Activity: Search the data for the string "diode" and copy each line where it turns up.

BEGIN Material for the task

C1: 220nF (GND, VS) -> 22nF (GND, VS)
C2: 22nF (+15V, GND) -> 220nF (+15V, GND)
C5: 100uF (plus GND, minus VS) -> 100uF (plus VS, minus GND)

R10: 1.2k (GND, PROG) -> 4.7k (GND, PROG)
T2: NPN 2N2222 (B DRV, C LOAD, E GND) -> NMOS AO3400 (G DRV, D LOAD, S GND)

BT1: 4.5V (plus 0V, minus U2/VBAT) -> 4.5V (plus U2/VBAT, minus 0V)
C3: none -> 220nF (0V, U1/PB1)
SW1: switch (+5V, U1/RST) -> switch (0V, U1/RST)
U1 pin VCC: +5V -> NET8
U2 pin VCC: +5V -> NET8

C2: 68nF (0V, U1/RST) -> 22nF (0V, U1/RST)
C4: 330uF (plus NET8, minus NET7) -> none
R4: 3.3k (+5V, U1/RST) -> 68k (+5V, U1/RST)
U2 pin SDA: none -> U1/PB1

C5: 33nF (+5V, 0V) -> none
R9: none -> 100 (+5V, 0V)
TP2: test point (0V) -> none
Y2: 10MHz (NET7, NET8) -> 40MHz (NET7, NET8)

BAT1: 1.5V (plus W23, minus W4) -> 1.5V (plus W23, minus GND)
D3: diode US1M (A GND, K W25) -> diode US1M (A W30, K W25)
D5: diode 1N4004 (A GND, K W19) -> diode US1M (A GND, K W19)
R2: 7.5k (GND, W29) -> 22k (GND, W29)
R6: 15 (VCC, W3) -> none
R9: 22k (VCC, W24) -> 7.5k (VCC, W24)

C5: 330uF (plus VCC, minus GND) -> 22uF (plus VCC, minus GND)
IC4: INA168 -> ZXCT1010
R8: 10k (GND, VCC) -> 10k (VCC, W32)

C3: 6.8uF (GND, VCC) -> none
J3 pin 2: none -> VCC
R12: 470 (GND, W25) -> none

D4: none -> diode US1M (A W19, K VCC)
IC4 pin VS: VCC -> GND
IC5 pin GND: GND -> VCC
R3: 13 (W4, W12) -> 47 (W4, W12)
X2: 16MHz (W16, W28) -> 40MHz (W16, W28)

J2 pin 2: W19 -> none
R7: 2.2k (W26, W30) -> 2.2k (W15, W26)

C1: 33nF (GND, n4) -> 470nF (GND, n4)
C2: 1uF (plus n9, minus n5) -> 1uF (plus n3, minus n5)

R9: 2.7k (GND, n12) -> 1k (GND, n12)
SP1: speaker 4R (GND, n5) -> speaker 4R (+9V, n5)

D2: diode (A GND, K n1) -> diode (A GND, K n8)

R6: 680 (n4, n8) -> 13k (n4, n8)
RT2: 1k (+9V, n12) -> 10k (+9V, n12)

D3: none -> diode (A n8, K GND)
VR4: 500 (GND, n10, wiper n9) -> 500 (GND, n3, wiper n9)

END Material for the task

Exercise output:
D3: diode US1M (A GND, K W25) -> diode US1M (A W30, K W25)
D5: diode 1N4004 (A GND, K W19) -> diode US1M (A GND, K W19)
D4: none -> diode US1M (A W19, K VCC)
D2: diode (A GND, K n1) -> diode (A GND, K n8)
D3: none -> diode (A n8, K GND)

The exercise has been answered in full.